— PROBLEM TO WORK ON —
Locate every line in the listing below that contains the string "appoggiatura", and copy each of those lines out in full.
BEGIN GIVEN ENTRIES
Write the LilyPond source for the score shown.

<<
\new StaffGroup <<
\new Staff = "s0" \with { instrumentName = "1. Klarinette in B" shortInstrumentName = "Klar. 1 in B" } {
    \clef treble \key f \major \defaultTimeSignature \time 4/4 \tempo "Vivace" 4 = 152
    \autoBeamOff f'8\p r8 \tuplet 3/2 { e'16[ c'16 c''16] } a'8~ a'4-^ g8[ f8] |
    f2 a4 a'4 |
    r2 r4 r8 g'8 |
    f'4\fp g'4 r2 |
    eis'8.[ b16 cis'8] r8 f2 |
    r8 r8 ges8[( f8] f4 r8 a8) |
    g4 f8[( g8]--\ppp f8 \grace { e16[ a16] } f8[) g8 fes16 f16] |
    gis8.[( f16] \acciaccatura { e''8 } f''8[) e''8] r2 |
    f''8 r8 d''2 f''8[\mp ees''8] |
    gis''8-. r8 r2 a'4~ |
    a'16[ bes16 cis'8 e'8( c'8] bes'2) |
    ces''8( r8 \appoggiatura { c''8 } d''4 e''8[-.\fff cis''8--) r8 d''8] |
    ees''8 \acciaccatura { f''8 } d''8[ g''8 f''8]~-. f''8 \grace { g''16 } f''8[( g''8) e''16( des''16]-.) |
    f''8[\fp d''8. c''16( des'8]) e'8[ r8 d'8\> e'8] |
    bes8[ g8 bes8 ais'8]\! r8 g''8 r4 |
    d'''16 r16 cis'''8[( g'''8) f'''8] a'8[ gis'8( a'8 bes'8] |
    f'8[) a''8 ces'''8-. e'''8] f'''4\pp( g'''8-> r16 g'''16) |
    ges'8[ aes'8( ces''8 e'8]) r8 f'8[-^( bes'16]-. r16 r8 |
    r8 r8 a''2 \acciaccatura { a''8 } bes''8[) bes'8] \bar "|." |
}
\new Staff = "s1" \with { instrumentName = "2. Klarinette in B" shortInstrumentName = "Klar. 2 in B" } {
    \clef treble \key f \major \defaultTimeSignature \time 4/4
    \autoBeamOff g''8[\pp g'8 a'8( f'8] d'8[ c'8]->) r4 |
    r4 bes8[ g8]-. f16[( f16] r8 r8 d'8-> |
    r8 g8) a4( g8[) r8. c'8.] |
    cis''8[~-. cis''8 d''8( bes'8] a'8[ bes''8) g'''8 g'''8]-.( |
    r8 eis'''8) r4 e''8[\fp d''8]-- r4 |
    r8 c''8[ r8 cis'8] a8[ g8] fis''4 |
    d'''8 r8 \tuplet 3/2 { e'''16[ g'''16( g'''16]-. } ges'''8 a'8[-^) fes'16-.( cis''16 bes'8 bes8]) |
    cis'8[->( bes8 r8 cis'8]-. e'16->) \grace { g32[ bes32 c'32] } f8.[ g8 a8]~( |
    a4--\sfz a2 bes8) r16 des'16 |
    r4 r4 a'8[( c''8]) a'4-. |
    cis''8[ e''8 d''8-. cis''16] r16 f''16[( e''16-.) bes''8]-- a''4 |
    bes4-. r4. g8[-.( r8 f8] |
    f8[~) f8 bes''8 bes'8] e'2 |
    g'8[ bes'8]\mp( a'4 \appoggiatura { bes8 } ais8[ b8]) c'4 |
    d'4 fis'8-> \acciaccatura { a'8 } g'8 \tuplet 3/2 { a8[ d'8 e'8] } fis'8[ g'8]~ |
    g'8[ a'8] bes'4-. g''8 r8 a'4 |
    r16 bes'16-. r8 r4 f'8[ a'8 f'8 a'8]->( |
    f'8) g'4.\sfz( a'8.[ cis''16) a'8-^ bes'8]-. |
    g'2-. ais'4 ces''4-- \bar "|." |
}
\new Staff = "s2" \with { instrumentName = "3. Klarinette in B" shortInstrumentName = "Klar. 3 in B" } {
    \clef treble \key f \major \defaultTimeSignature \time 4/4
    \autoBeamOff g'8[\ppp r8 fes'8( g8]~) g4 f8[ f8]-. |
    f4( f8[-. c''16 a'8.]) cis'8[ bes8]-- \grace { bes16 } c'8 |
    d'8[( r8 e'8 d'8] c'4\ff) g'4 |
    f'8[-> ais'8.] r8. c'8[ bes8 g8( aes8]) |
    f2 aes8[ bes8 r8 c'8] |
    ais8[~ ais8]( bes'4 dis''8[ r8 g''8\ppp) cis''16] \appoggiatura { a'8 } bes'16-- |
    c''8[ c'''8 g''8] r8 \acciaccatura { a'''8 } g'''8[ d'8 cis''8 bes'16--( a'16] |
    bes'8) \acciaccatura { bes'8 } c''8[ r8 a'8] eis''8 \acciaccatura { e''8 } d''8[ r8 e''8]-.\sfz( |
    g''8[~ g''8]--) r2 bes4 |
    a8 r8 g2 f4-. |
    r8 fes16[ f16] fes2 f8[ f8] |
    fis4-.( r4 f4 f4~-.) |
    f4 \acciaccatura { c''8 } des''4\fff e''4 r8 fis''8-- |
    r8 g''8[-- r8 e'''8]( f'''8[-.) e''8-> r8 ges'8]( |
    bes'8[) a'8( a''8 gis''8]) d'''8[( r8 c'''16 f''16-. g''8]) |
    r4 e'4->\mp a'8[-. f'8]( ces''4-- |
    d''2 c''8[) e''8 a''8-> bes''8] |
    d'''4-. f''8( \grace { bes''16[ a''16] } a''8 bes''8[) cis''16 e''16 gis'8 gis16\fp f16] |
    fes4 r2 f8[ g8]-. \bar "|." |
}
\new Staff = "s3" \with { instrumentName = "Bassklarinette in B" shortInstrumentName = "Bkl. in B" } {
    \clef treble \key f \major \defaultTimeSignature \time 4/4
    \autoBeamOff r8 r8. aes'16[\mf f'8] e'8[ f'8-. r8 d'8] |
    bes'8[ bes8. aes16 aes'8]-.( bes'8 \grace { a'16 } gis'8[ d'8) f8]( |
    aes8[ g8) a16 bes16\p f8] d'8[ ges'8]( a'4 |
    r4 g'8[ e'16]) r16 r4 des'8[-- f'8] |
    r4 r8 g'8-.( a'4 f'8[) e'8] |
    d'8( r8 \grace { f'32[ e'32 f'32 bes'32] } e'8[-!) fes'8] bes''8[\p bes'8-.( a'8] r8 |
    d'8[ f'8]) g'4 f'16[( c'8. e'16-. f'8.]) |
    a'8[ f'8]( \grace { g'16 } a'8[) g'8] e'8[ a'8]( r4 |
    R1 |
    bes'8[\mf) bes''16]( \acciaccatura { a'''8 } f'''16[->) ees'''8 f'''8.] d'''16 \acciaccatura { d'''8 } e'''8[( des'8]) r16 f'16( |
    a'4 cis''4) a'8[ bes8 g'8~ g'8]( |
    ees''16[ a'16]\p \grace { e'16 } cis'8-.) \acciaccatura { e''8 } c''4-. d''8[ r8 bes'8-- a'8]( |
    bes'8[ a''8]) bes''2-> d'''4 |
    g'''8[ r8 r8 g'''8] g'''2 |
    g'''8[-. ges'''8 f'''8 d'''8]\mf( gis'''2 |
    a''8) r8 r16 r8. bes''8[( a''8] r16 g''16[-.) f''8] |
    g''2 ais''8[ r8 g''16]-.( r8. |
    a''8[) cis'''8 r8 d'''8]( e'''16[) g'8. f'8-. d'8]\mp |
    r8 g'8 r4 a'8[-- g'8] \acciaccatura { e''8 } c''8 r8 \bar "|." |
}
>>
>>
END GIVEN ENTRIES
— RESPONSE BELOW —
    ces''8( r8 \appoggiatura { c''8 } d''4 e''8[-.\fff cis''8--) r8 d''8] |
    g'8[ bes'8]\mp( a'4 \appoggiatura { bes8 } ais8[ b8]) c'4 |
    ais8[~ ais8]( bes'4 dis''8[ r8 g''8\ppp) cis''16] \appoggiatura { a'8 } bes'16-- |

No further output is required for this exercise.